== Exercise inputs
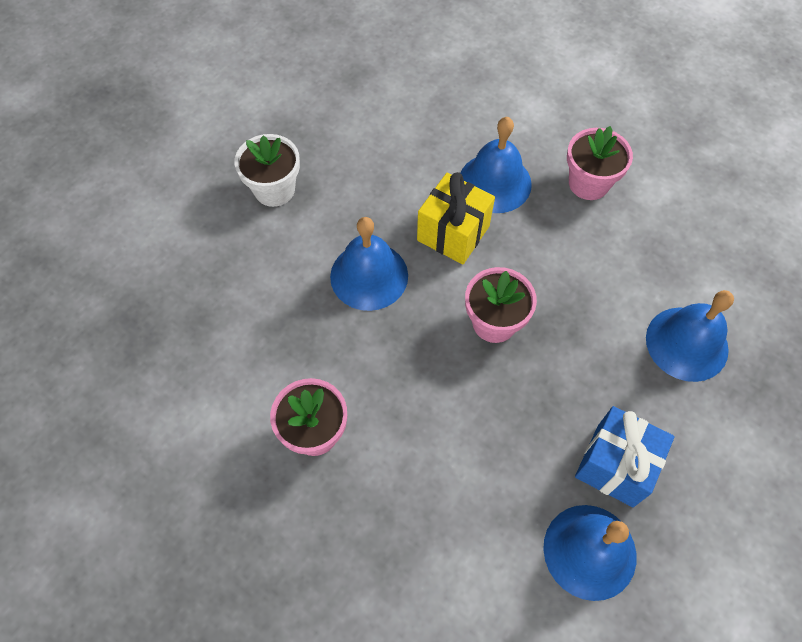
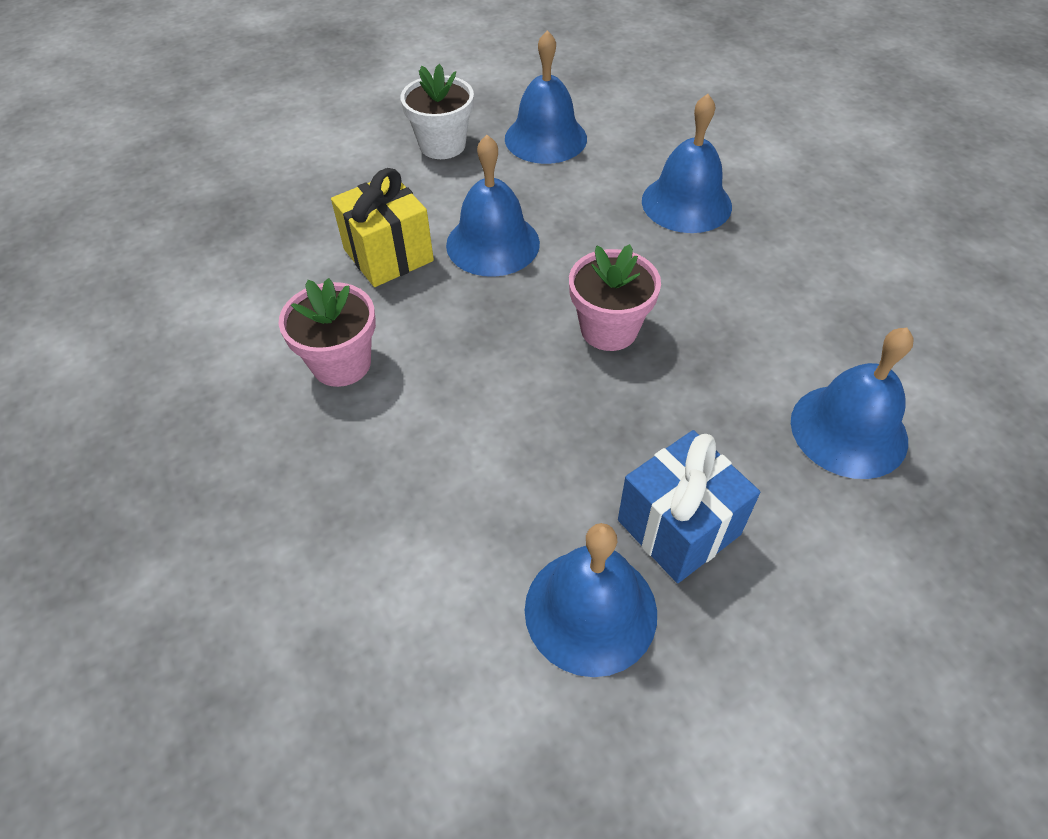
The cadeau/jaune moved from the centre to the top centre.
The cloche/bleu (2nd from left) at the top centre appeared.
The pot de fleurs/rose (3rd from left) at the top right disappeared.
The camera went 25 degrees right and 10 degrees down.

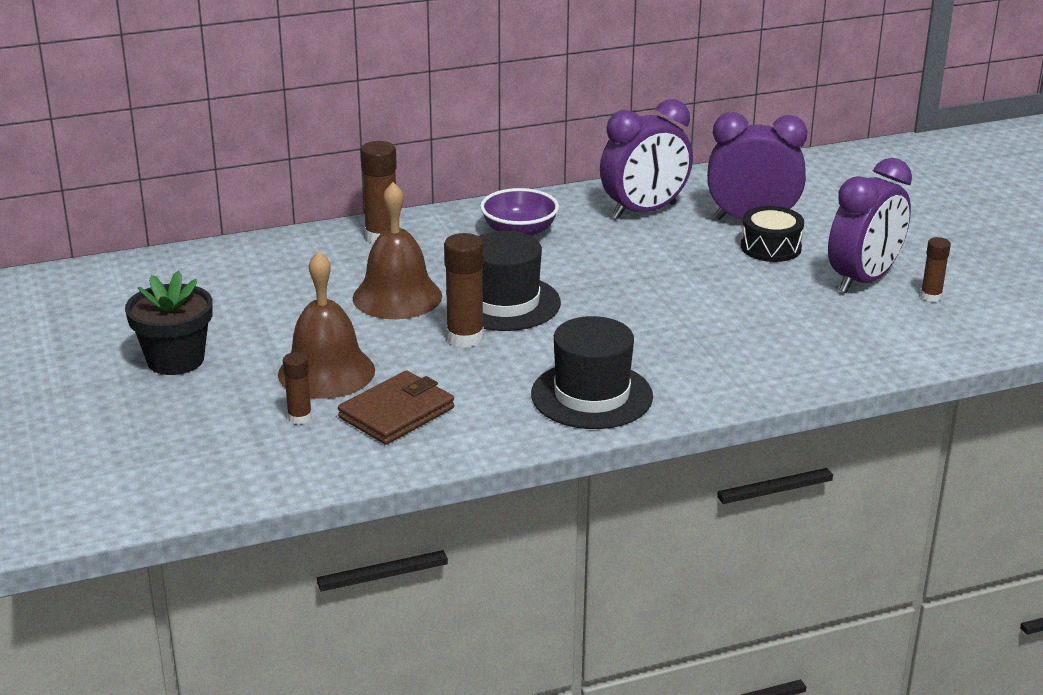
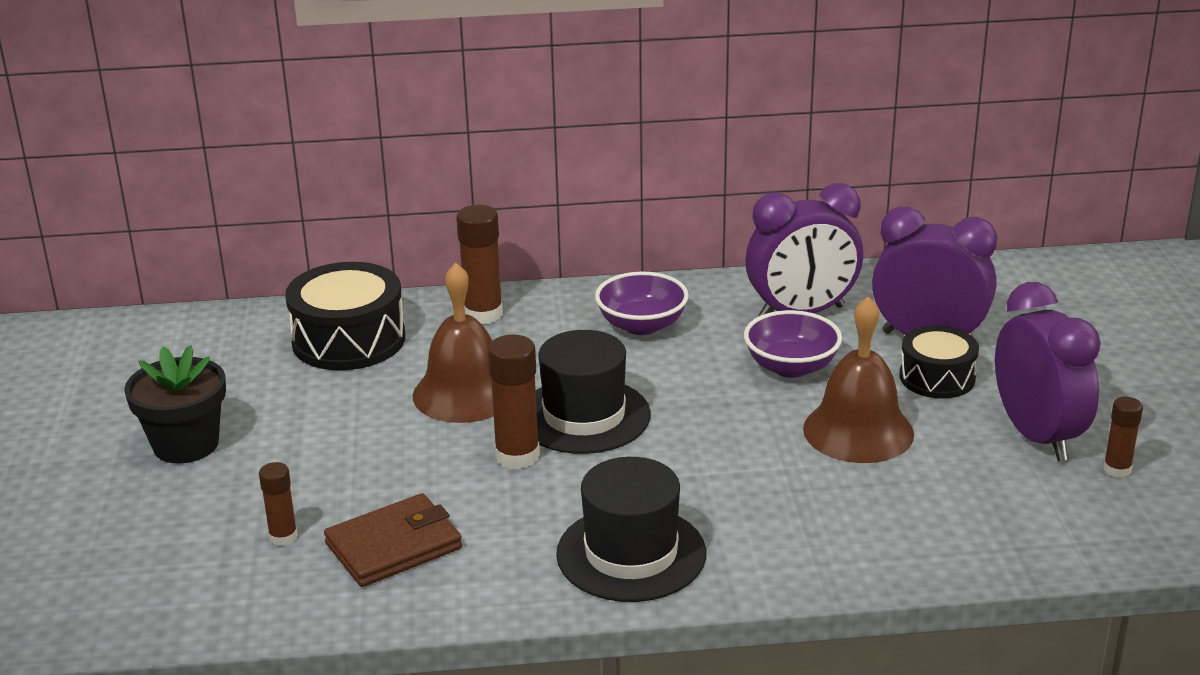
The tambour/noir (1st from left) at the middle left appeared.
The bol/violet (2nd from left) at the centre appeared.
The cloche/marron (1st from left in the first image) moved from the middle left to the middle right.
The réveil/violet (3rd from left) at the top right turned 75 degrees counterclockwise.
The camera went 15 degrees right and 0 degrees up.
====
Copy every record exactly, dropping the images.

The cadeau/jaune moved from the centre to the top centre.
The cloche/bleu (2nd from left) at the top centre appeared.
The pot de fleurs/rose (3rd from left) at the top right disappeared.
The camera went 25 degrees right and 10 degrees down.

The tambour/noir (1st from left) at the middle left appeared.
The bol/violet (2nd from left) at the centre appeared.
The cloche/marron (1st from left in the first image) moved from the middle left to the middle right.
The réveil/violet (3rd from left) at the top right turned 75 degrees counterclockwise.
The camera went 15 degrees right and 0 degrees up.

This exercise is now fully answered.